(Records contained in a dataset)
Segment Open

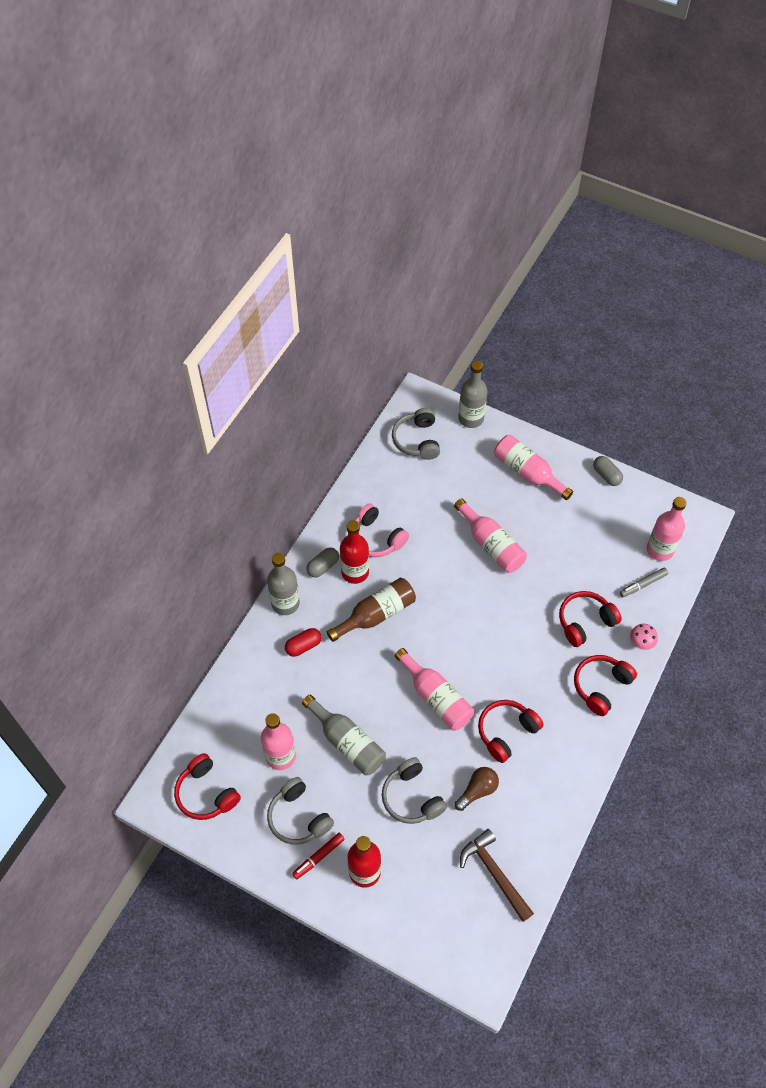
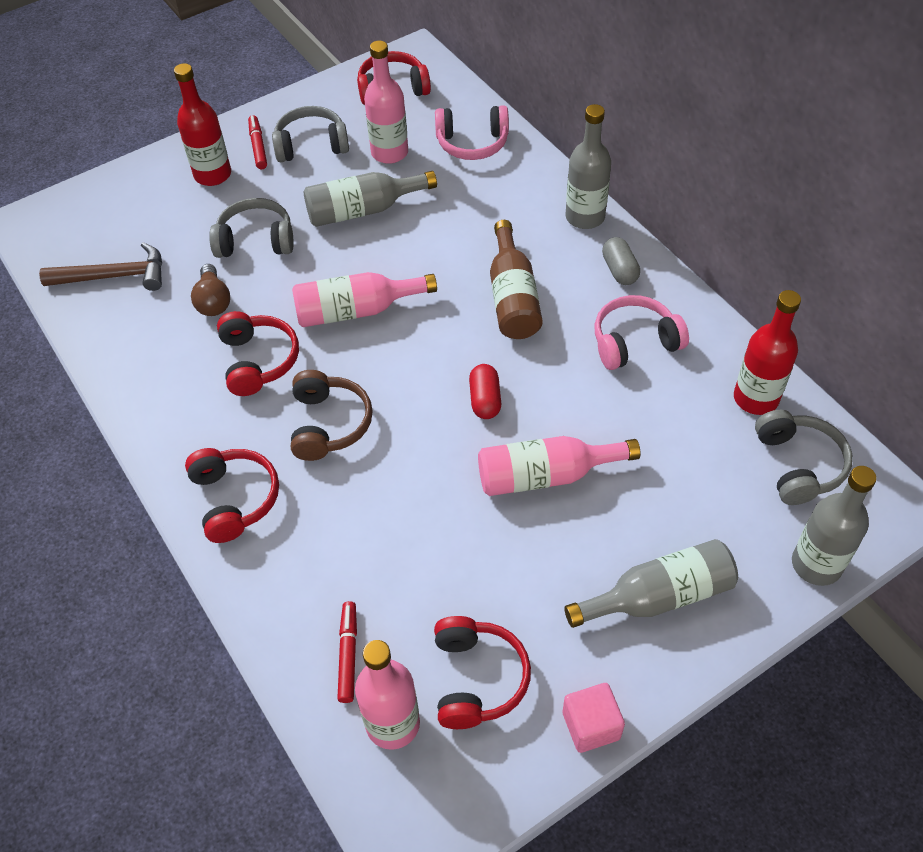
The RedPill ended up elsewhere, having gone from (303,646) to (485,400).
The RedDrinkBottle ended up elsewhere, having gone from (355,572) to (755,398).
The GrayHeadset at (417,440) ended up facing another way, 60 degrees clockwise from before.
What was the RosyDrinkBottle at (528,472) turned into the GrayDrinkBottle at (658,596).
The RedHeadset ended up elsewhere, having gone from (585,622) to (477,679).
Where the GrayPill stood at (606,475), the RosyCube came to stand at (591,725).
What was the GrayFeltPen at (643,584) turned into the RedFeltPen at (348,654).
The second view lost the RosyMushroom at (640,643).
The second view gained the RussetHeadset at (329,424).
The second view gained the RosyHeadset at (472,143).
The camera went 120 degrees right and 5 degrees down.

Segment Closed

Assignment
Among the lines above, find those with the string "from" and copy them.

Output for this task
The RedPill ended up elsewhere, having gone from (303,646) to (485,400).
The RedDrinkBottle ended up elsewhere, having gone from (355,572) to (755,398).
The GrayHeadset at (417,440) ended up facing another way, 60 degrees clockwise from before.
The RedHeadset ended up elsewhere, having gone from (585,622) to (477,679).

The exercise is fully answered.